**What you are asked to do**.
Give back the lines of the entries below exactly as written, from the first line to the line holding "The camera went 110", both included, with the pictures omitted.

**** Stored data

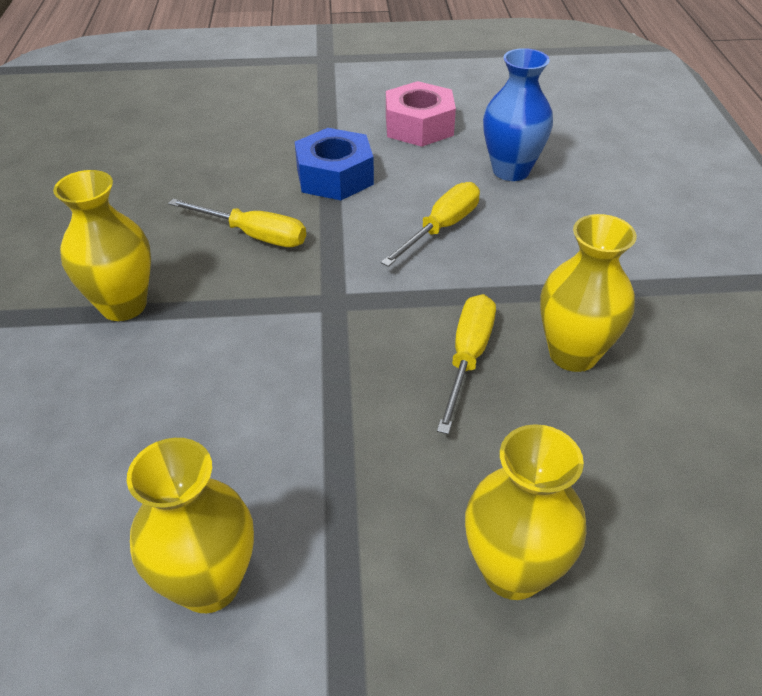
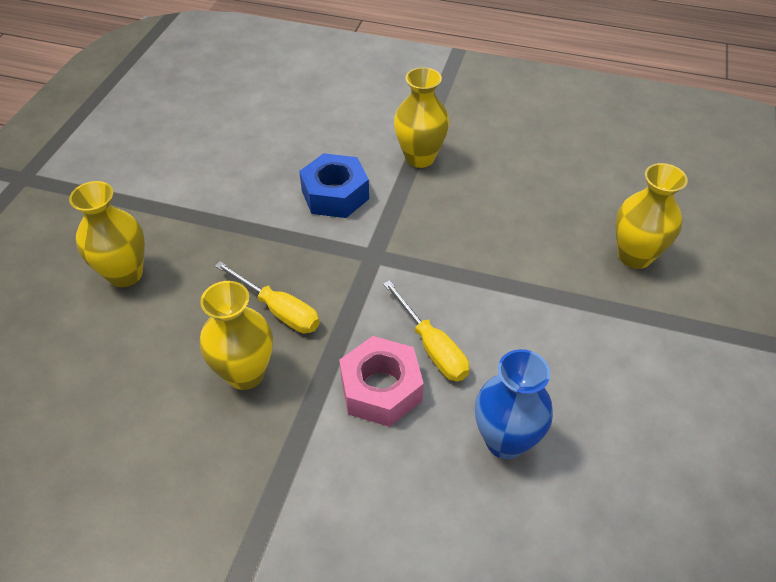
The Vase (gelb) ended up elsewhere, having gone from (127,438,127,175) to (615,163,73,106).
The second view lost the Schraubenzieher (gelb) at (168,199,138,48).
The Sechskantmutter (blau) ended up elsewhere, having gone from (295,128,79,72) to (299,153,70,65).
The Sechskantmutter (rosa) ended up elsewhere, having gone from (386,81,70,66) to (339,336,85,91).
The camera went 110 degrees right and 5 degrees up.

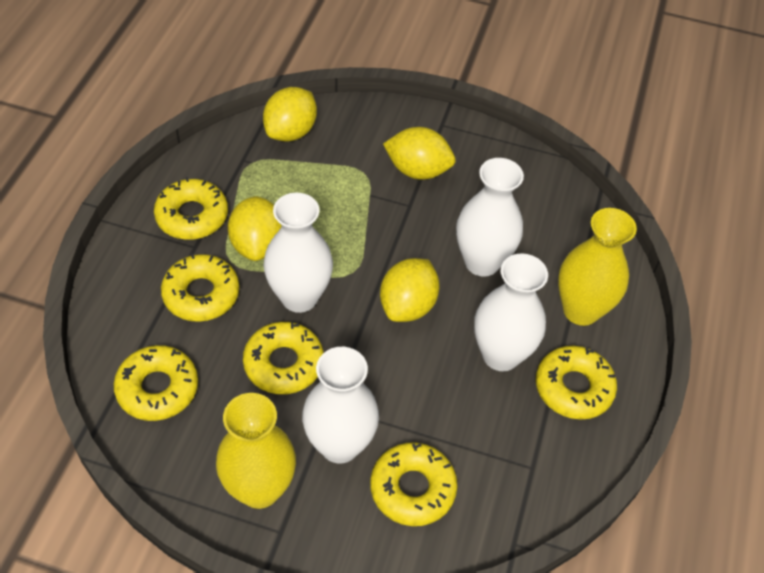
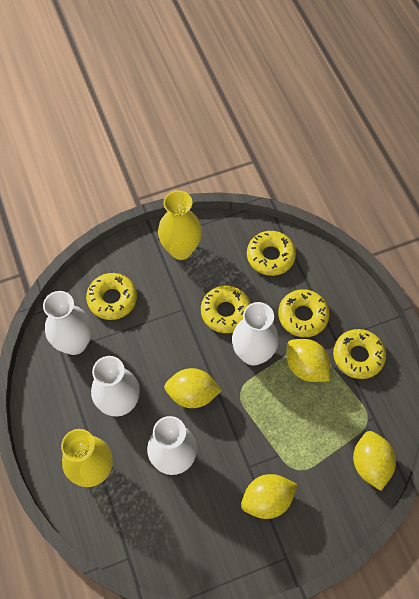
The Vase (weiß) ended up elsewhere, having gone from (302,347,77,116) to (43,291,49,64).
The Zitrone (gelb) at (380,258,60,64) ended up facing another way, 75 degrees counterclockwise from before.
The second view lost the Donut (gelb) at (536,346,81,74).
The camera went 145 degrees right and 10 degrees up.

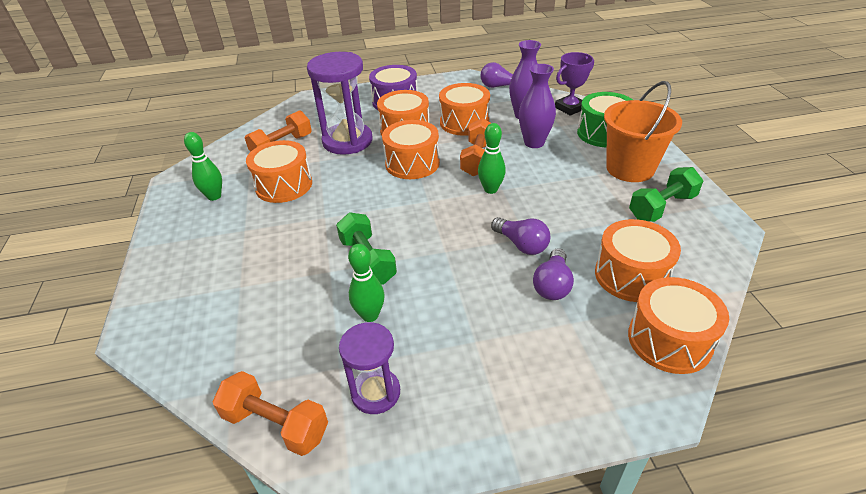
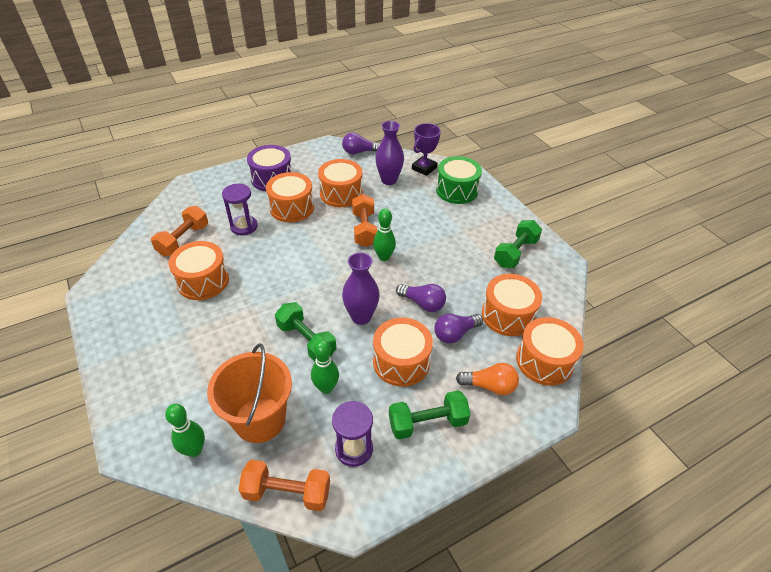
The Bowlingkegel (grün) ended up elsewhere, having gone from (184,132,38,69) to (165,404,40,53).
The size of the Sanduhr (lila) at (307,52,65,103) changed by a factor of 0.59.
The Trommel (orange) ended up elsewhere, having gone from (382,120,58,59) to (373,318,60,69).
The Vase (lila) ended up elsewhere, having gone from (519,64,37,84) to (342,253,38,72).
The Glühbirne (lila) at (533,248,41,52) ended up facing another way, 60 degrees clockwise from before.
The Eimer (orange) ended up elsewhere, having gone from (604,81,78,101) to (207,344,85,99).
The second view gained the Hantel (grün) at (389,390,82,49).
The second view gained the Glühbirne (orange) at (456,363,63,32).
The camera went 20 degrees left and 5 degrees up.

********

**Exercise result**.
The Vase (gelb) ended up elsewhere, having gone from (127,438,127,175) to (615,163,73,106).
The second view lost the Schraubenzieher (gelb) at (168,199,138,48).
The Sechskantmutter (blau) ended up elsewhere, having gone from (295,128,79,72) to (299,153,70,65).
The Sechskantmutter (rosa) ended up elsewhere, having gone from (386,81,70,66) to (339,336,85,91).
The camera went 110 degrees right and 5 degrees up.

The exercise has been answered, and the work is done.